- **EXERCISE DETAILS**: Lines from the line with "green plate: 4 -> 5" to the line with "black hammer: 1 -> 0" in the entries below, and only those, must be output exactly, with both ends included.

- **SOURCE INFORMATION**:
BEGIN

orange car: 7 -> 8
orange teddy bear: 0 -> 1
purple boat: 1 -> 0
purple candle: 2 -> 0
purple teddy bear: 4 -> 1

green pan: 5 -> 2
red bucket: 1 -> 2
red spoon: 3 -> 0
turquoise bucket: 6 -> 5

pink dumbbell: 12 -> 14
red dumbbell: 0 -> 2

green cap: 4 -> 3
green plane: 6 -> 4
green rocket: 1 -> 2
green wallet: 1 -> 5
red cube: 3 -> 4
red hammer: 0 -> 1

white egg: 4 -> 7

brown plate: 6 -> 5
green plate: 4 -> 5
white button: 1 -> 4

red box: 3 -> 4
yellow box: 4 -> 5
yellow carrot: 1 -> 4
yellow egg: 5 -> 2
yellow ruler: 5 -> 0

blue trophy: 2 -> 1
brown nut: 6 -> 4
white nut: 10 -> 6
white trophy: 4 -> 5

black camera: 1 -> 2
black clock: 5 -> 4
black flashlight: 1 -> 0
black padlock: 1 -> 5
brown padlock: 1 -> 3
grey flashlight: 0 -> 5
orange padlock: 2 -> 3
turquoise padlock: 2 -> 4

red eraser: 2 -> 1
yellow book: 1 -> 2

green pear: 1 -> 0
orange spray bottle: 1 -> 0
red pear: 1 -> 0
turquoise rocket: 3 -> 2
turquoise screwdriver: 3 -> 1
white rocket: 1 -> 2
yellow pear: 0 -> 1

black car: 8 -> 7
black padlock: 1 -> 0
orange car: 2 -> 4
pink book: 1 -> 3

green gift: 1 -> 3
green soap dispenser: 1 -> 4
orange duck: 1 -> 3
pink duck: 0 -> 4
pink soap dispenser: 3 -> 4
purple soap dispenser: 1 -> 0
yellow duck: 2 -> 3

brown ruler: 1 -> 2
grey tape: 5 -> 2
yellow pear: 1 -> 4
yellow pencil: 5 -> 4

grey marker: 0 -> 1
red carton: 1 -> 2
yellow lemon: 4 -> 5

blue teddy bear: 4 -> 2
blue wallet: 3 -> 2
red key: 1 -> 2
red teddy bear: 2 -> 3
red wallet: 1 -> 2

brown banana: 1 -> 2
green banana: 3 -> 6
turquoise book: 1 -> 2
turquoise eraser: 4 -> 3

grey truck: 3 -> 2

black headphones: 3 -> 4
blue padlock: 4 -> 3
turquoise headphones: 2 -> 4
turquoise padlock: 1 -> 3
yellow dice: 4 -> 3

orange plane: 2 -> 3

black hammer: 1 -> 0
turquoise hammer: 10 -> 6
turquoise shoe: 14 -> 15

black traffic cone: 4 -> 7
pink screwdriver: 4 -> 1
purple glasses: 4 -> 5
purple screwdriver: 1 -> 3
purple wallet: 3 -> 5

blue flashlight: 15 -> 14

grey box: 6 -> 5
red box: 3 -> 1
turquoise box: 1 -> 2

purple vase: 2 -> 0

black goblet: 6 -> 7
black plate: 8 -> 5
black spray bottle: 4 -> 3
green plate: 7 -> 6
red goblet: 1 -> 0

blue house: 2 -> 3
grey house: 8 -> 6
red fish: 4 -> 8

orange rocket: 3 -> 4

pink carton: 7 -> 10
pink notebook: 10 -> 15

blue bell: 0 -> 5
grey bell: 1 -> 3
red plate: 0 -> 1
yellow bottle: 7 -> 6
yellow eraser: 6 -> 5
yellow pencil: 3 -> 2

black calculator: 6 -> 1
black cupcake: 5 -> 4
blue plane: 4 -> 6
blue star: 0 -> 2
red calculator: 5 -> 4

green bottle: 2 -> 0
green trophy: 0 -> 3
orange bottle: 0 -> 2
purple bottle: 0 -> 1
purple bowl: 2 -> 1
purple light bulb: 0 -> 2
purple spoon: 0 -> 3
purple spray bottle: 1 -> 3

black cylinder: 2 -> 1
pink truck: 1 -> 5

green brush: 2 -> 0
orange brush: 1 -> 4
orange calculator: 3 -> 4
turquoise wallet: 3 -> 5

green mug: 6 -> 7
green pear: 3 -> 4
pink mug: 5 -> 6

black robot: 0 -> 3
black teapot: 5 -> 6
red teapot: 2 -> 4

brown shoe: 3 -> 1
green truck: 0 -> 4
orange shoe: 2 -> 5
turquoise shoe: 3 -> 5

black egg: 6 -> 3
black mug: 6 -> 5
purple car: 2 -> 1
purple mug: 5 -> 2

END

- **YOUR RESPONSE**:
green plate: 4 -> 5
white button: 1 -> 4

red box: 3 -> 4
yellow box: 4 -> 5
yellow carrot: 1 -> 4
yellow egg: 5 -> 2
yellow ruler: 5 -> 0

blue trophy: 2 -> 1
brown nut: 6 -> 4
white nut: 10 -> 6
white trophy: 4 -> 5

black camera: 1 -> 2
black clock: 5 -> 4
black flashlight: 1 -> 0
black padlock: 1 -> 5
brown padlock: 1 -> 3
grey flashlight: 0 -> 5
orange padlock: 2 -> 3
turquoise padlock: 2 -> 4

red eraser: 2 -> 1
yellow book: 1 -> 2

green pear: 1 -> 0
orange spray bottle: 1 -> 0
red pear: 1 -> 0
turquoise rocket: 3 -> 2
turquoise screwdriver: 3 -> 1
white rocket: 1 -> 2
yellow pear: 0 -> 1

black car: 8 -> 7
black padlock: 1 -> 0
orange car: 2 -> 4
pink book: 1 -> 3

green gift: 1 -> 3
green soap dispenser: 1 -> 4
orange duck: 1 -> 3
pink duck: 0 -> 4
pink soap dispenser: 3 -> 4
purple soap dispenser: 1 -> 0
yellow duck: 2 -> 3

brown ruler: 1 -> 2
grey tape: 5 -> 2
yellow pear: 1 -> 4
yellow pencil: 5 -> 4

grey marker: 0 -> 1
red carton: 1 -> 2
yellow lemon: 4 -> 5

blue teddy bear: 4 -> 2
blue wallet: 3 -> 2
red key: 1 -> 2
red teddy bear: 2 -> 3
red wallet: 1 -> 2

brown banana: 1 -> 2
green banana: 3 -> 6
turquoise book: 1 -> 2
turquoise eraser: 4 -> 3

grey truck: 3 -> 2

black headphones: 3 -> 4
blue padlock: 4 -> 3
turquoise headphones: 2 -> 4
turquoise padlock: 1 -> 3
yellow dice: 4 -> 3

orange plane: 2 -> 3

black hammer: 1 -> 0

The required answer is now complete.